=== Exercise brief ===
Pick every line from the data below that contains the string "stacking" and copy it.

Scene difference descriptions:
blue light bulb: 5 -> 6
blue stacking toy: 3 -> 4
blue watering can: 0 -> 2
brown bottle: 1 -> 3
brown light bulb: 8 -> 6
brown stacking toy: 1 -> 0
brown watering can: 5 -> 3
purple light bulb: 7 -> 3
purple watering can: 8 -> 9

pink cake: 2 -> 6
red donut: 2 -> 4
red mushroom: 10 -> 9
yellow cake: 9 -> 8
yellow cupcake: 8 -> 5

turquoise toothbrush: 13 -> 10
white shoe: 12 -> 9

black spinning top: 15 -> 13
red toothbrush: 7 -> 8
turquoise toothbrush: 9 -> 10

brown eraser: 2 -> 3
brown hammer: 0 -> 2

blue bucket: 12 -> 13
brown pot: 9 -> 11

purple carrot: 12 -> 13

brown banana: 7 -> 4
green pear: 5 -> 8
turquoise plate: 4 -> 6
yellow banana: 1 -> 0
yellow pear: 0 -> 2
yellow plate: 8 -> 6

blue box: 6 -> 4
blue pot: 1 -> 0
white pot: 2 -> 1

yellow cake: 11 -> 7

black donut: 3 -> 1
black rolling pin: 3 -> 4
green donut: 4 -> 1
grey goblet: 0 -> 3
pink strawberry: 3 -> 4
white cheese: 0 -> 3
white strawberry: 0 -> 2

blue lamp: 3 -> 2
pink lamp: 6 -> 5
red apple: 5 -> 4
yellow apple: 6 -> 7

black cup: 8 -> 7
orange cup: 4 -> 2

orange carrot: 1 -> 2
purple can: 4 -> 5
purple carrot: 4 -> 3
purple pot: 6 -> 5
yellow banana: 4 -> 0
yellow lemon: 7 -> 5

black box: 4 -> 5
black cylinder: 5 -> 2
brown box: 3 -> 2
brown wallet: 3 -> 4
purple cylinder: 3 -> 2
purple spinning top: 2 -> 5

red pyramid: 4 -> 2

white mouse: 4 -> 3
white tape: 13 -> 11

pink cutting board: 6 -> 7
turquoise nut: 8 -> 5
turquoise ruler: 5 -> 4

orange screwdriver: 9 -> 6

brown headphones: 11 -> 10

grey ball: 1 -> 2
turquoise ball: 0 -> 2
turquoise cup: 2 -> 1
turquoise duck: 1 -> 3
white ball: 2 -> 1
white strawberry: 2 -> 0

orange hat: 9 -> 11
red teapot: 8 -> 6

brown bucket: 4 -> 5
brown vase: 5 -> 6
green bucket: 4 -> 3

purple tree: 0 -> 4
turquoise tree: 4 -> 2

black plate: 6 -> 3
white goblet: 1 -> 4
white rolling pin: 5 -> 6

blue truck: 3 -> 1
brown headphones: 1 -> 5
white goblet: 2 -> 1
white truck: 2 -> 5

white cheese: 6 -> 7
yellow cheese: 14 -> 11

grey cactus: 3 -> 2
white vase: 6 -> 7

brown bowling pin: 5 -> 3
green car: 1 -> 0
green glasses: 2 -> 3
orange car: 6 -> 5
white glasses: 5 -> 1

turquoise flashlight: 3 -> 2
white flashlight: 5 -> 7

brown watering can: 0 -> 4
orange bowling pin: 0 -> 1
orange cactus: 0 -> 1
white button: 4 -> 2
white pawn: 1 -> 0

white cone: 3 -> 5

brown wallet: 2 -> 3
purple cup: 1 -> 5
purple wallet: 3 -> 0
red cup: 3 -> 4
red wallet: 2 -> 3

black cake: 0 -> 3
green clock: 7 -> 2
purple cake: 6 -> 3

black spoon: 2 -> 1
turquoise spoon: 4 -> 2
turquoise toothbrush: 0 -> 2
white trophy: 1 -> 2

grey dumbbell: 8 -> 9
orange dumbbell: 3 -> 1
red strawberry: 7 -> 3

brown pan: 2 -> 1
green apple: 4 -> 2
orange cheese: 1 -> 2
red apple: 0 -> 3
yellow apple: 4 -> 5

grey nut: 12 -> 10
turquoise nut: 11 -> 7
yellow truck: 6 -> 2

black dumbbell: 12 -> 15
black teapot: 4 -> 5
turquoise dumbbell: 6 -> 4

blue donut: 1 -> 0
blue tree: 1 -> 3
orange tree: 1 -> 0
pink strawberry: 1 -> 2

=== Response area ===
blue stacking toy: 3 -> 4
brown stacking toy: 1 -> 0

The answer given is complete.